> [TASK ITEM]:
With the material below, print exactly the lines between the line holding "camera: 90 degrees right, 10 degrees up" and the line holding "(844, 567) = (210, 621): yellow", inclusive. Add nothing else.

> [SOURCE RECORDS]:
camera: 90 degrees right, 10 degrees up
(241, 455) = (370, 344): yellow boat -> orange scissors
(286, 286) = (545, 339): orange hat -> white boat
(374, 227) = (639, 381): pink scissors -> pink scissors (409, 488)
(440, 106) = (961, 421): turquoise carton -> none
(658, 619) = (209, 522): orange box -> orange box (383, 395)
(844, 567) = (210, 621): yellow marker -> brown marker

...

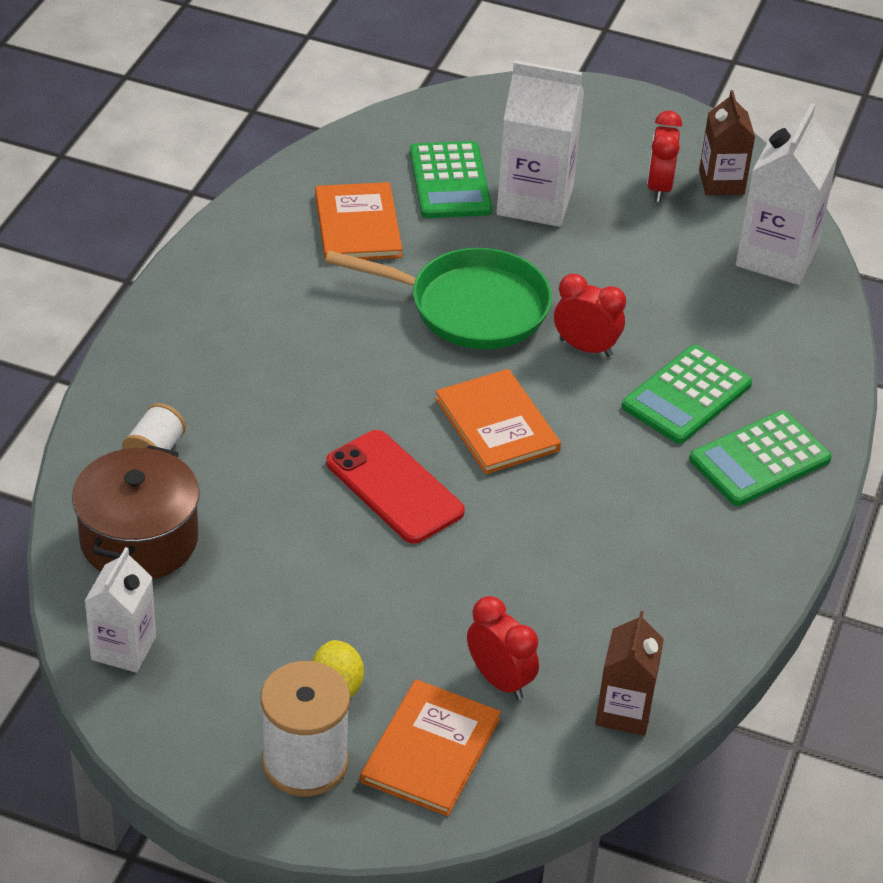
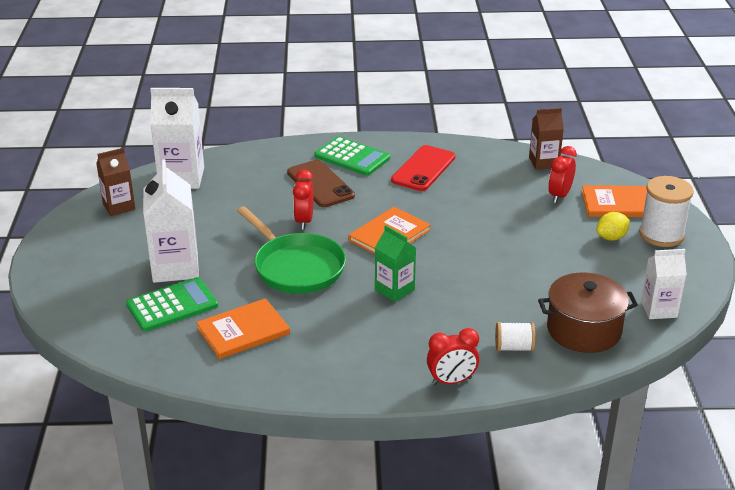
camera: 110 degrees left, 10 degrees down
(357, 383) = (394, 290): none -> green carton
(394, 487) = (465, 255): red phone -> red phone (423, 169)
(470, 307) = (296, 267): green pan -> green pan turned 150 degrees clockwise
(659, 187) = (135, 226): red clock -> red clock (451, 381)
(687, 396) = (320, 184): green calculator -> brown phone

> [WRITTEN REPLY]:
camera: 90 degrees right, 10 degrees up
(241, 455) = (370, 344): yellow boat -> orange scissors
(286, 286) = (545, 339): orange hat -> white boat
(374, 227) = (639, 381): pink scissors -> pink scissors (409, 488)
(440, 106) = (961, 421): turquoise carton -> none
(658, 619) = (209, 522): orange box -> orange box (383, 395)
(844, 567) = (210, 621): yellow marker -> brown marker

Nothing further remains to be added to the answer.